- Your assignment -
In the data below, find the line containing "brown cutting board: none", then set down that line and every later line up to and including the line containing "brown pencil: [244,432,348,465]", exactly.

- Input data -
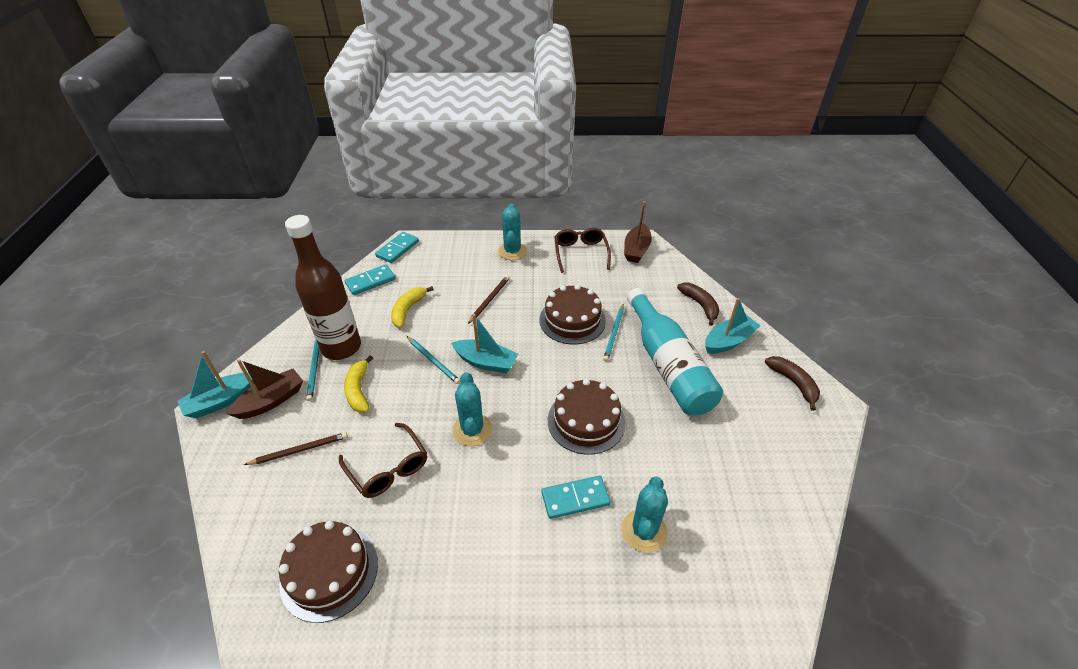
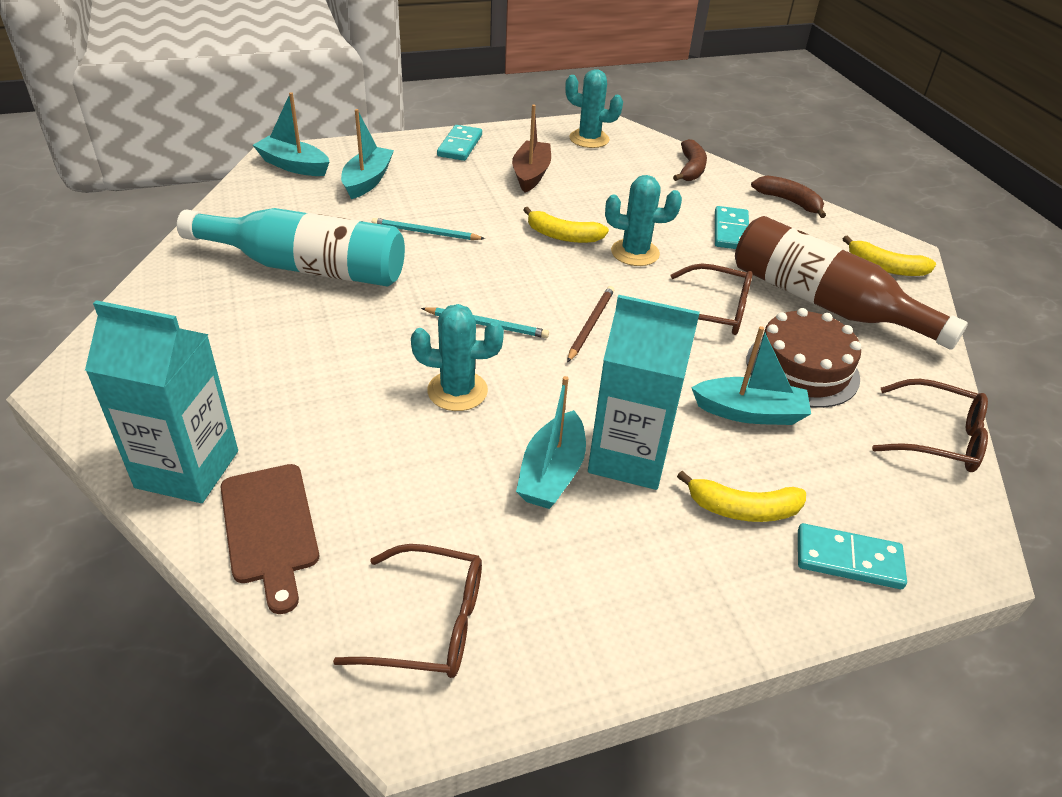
brown boat: [226,359,303,419] [624,201,652,263] = 2 -> [512,104,551,192] = 1
brown cake: [279,521,378,623] [540,284,606,344] [548,379,626,455] = 3 -> [746,308,861,408] = 1
brown cutting board: none = 0 -> [221,464,319,614] = 1
brown glasses: [339,423,427,498] [554,227,611,273] = 2 -> [333,544,482,678] [671,263,753,335] [872,379,988,472] = 3
brown pencil: [244,432,348,465] [468,276,510,324] = 2 -> [567,286,615,362] = 1
turquoise boat: [177,351,255,418] [451,314,518,373] [705,298,761,354] = 3 -> [253,92,329,176] [341,109,394,199] [516,376,586,509] [691,326,811,425] = 4
turquoise carton: none = 0 -> [85,300,238,503] [588,295,700,490] = 2
turquoise pencil: [306,340,320,401] [407,336,460,384] [603,304,624,361] = 3 -> [372,218,485,240] [421,307,549,338] = 2
yellow banana: [344,355,373,413] [391,286,434,328] = 2 -> [523,207,609,243] [677,471,806,522] [842,236,936,276] = 3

- Task output -
brown cutting board: none = 0 -> [221,464,319,614] = 1
brown glasses: [339,423,427,498] [554,227,611,273] = 2 -> [333,544,482,678] [671,263,753,335] [872,379,988,472] = 3
brown pencil: [244,432,348,465] [468,276,510,324] = 2 -> [567,286,615,362] = 1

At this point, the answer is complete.